The finished copy must match the records exactly, except that it contains no pictures.

_Material for this exercise_
· · · · ·
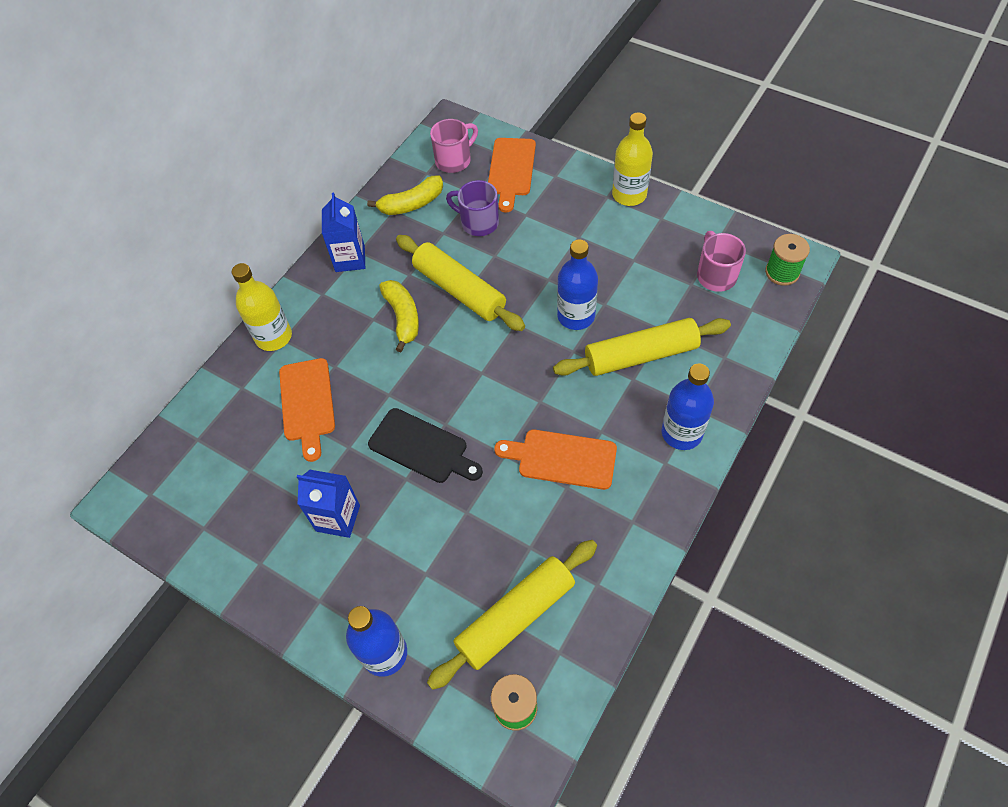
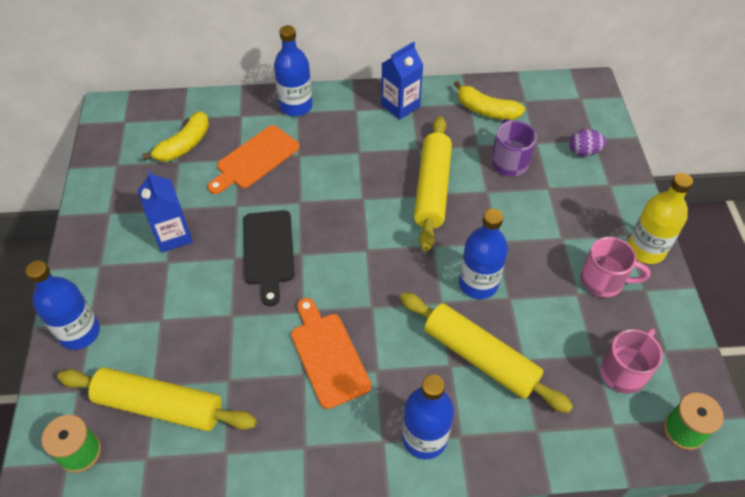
camera: 50 degrees right, 5 degrees down
(273, 337) = (296, 106): yellow bottle -> blue bottle
(403, 317) = (375, 169): yellow banana -> yellow banana (184, 145)
(454, 160) = (555, 110): pink mug -> pink mug (603, 281)
(511, 170) = (583, 152): orange cutting board -> purple egg

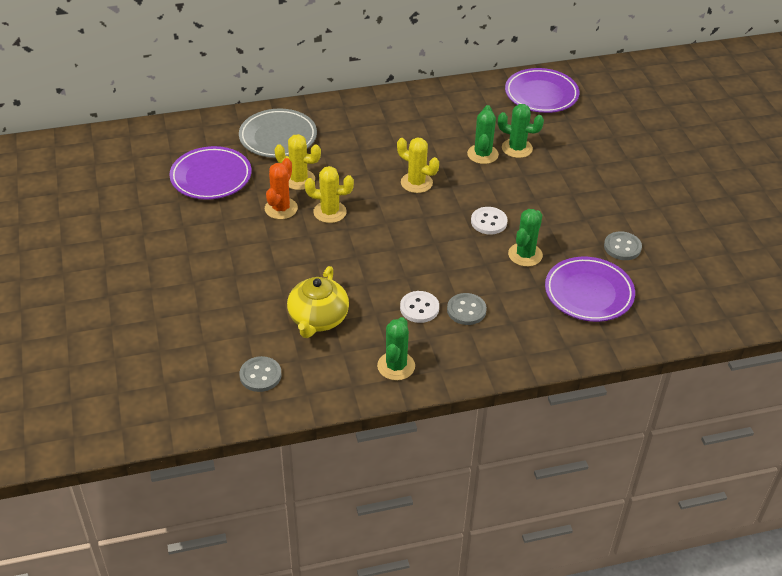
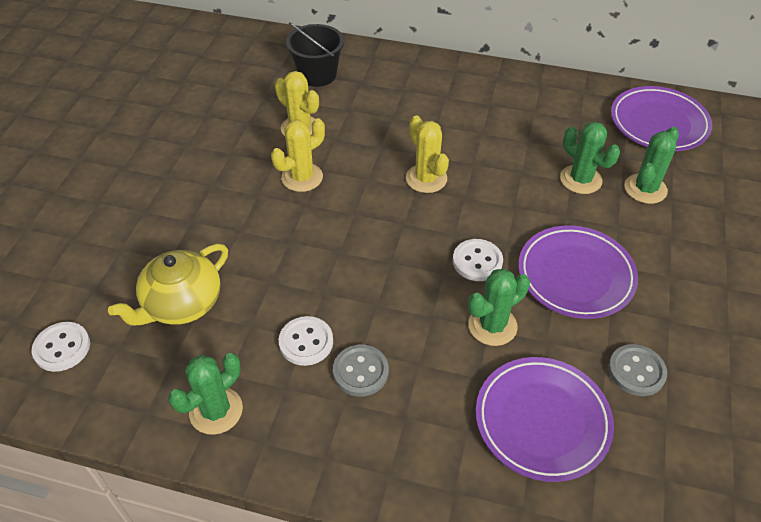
camera: 30 degrees right, 5 degrees up
(211, 177) = (216, 94): purple plate -> purple plate (575, 275)
(260, 375) = (62, 348): grey button -> white button
(278, 137) = (317, 75): grey plate -> black bucket
(281, 208) = (254, 154): orange cactus -> none
(330, 212) = (302, 177): yellow cactus -> yellow cactus turned 75 degrees counterclockwise
(482, 154) = (532, 172): green cactus -> green cactus (645, 189)

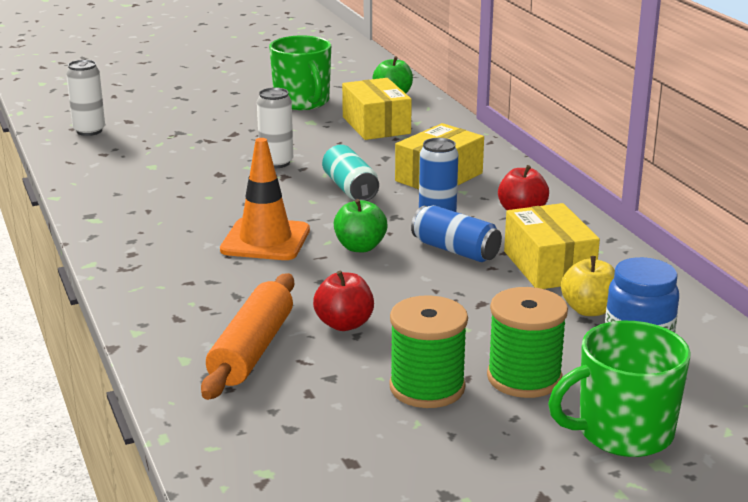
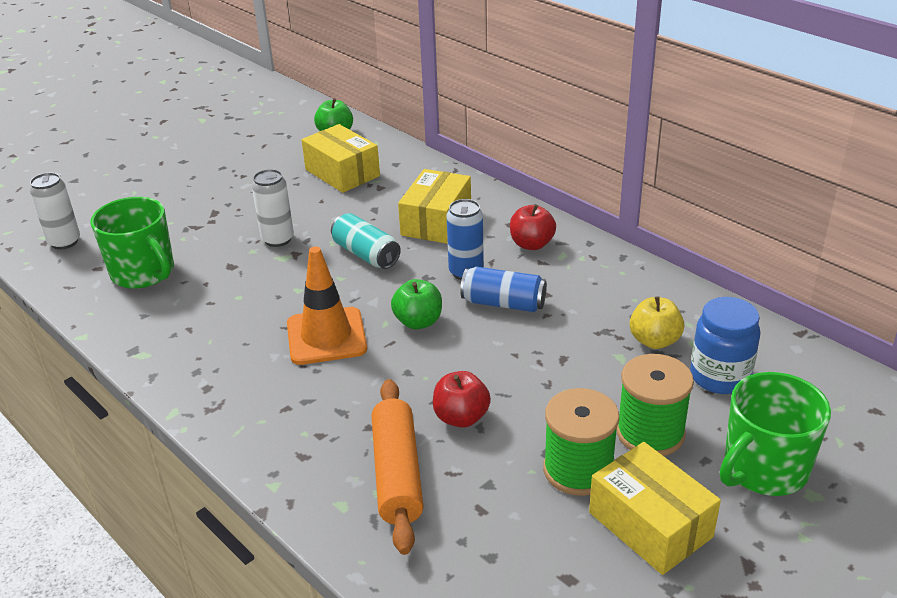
camera: 20 degrees left, 10 degrees up
(302, 102) = (256, 159): green mug -> green mug (143, 273)
(548, 266) = (592, 301): yellow box -> yellow box (650, 524)

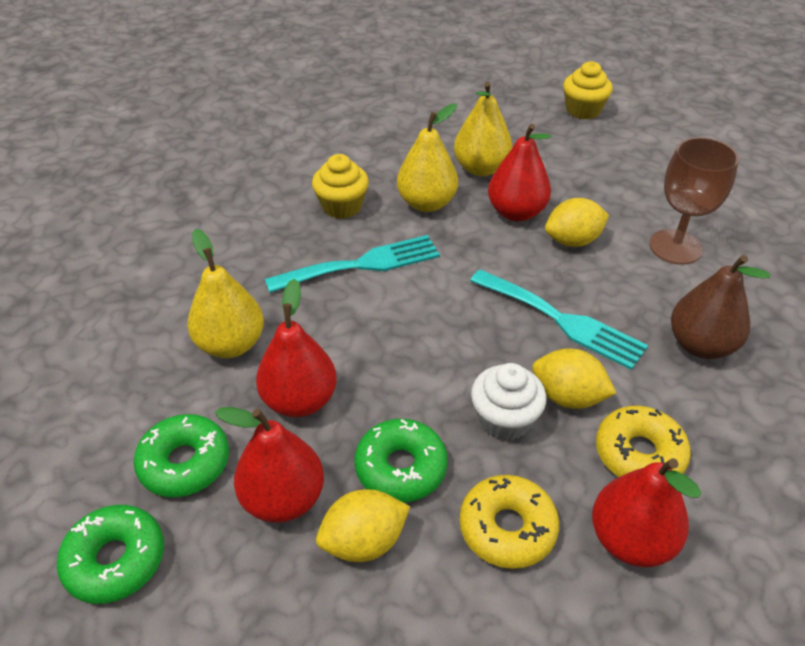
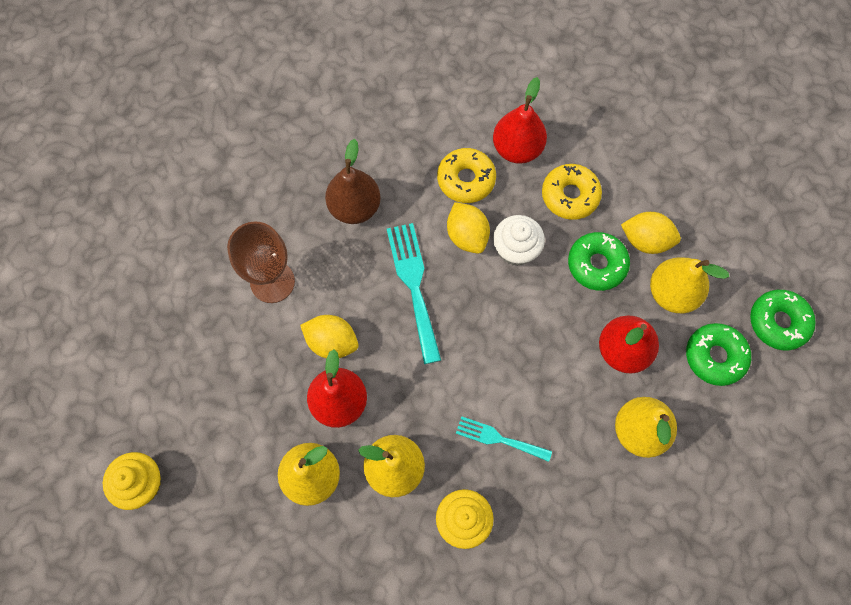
camera: 140 degrees left, 25 degrees up
(283, 498) = (672, 293): red pear -> yellow pear
(362, 264) = (499, 439): turquoise fork -> turquoise fork, size x0.61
· · · · ·
_Exercise solution_
camera: 50 degrees right, 5 degrees down
(273, 337) = (296, 106): yellow bottle -> blue bottle
(403, 317) = (375, 169): yellow banana -> yellow banana (184, 145)
(454, 160) = (555, 110): pink mug -> pink mug (603, 281)
(511, 170) = (583, 152): orange cutting board -> purple egg

camera: 30 degrees right, 5 degrees up
(211, 177) = (216, 94): purple plate -> purple plate (575, 275)
(260, 375) = (62, 348): grey button -> white button
(278, 137) = (317, 75): grey plate -> black bucket
(281, 208) = (254, 154): orange cactus -> none
(330, 212) = (302, 177): yellow cactus -> yellow cactus turned 75 degrees counterclockwise
(482, 154) = (532, 172): green cactus -> green cactus (645, 189)

camera: 20 degrees left, 10 degrees up
(302, 102) = (256, 159): green mug -> green mug (143, 273)
(548, 266) = (592, 301): yellow box -> yellow box (650, 524)

camera: 140 degrees left, 25 degrees up
(283, 498) = (672, 293): red pear -> yellow pear
(362, 264) = (499, 439): turquoise fork -> turquoise fork, size x0.61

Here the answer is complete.